DATASET RECORDS =
========

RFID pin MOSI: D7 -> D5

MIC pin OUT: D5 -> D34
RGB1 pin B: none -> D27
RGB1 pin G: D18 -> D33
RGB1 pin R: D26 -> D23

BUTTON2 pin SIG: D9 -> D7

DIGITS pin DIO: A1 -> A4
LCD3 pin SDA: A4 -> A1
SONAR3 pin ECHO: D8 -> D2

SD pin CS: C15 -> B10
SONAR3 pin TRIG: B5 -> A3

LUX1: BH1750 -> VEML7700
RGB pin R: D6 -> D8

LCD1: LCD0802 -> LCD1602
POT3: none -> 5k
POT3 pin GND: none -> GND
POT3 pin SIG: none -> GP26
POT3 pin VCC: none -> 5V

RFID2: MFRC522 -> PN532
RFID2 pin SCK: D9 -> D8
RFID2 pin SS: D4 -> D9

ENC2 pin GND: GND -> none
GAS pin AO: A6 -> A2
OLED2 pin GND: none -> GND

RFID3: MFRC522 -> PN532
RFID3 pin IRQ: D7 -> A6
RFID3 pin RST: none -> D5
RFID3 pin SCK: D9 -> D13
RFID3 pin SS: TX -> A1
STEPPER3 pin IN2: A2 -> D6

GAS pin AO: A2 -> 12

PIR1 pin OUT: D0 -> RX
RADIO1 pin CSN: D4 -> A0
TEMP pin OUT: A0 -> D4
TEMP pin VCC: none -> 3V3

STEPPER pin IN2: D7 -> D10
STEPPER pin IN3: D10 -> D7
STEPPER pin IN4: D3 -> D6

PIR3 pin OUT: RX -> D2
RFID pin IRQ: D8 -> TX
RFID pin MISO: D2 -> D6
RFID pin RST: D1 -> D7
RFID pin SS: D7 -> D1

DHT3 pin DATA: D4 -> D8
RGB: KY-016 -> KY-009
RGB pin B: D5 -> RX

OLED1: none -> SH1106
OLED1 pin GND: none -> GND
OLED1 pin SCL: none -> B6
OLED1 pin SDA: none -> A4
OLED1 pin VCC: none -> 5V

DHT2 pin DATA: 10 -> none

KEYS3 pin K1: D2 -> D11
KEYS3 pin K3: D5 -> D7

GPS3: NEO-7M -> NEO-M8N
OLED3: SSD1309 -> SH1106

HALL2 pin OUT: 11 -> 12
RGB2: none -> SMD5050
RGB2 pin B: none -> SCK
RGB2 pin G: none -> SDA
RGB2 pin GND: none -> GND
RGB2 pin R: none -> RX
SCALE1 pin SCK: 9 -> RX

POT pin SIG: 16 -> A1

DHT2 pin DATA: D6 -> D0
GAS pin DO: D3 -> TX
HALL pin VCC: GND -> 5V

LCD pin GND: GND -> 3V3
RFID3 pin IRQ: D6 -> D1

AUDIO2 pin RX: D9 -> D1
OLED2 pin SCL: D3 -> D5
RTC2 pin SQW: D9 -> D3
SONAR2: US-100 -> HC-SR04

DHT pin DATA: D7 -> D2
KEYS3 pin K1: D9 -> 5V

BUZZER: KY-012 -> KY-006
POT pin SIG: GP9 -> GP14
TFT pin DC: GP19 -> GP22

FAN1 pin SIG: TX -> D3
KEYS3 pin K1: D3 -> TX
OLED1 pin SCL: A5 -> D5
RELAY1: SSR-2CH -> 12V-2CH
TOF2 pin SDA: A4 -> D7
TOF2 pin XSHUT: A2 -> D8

========

TASK DETAILS = Return exactly, and only, the lines from the start of the listing through the line with "HALL2 pin OUT: 11 -> 12".

YOUR RESPONSE =
RFID pin MOSI: D7 -> D5

MIC pin OUT: D5 -> D34
RGB1 pin B: none -> D27
RGB1 pin G: D18 -> D33
RGB1 pin R: D26 -> D23

BUTTON2 pin SIG: D9 -> D7

DIGITS pin DIO: A1 -> A4
LCD3 pin SDA: A4 -> A1
SONAR3 pin ECHO: D8 -> D2

SD pin CS: C15 -> B10
SONAR3 pin TRIG: B5 -> A3

LUX1: BH1750 -> VEML7700
RGB pin R: D6 -> D8

LCD1: LCD0802 -> LCD1602
POT3: none -> 5k
POT3 pin GND: none -> GND
POT3 pin SIG: none -> GP26
POT3 pin VCC: none -> 5V

RFID2: MFRC522 -> PN532
RFID2 pin SCK: D9 -> D8
RFID2 pin SS: D4 -> D9

ENC2 pin GND: GND -> none
GAS pin AO: A6 -> A2
OLED2 pin GND: none -> GND

RFID3: MFRC522 -> PN532
RFID3 pin IRQ: D7 -> A6
RFID3 pin RST: none -> D5
RFID3 pin SCK: D9 -> D13
RFID3 pin SS: TX -> A1
STEPPER3 pin IN2: A2 -> D6

GAS pin AO: A2 -> 12

PIR1 pin OUT: D0 -> RX
RADIO1 pin CSN: D4 -> A0
TEMP pin OUT: A0 -> D4
TEMP pin VCC: none -> 3V3

STEPPER pin IN2: D7 -> D10
STEPPER pin IN3: D10 -> D7
STEPPER pin IN4: D3 -> D6

PIR3 pin OUT: RX -> D2
RFID pin IRQ: D8 -> TX
RFID pin MISO: D2 -> D6
RFID pin RST: D1 -> D7
RFID pin SS: D7 -> D1

DHT3 pin DATA: D4 -> D8
RGB: KY-016 -> KY-009
RGB pin B: D5 -> RX

OLED1: none -> SH1106
OLED1 pin GND: none -> GND
OLED1 pin SCL: none -> B6
OLED1 pin SDA: none -> A4
OLED1 pin VCC: none -> 5V

DHT2 pin DATA: 10 -> none

KEYS3 pin K1: D2 -> D11
KEYS3 pin K3: D5 -> D7

GPS3: NEO-7M -> NEO-M8N
OLED3: SSD1309 -> SH1106

HALL2 pin OUT: 11 -> 12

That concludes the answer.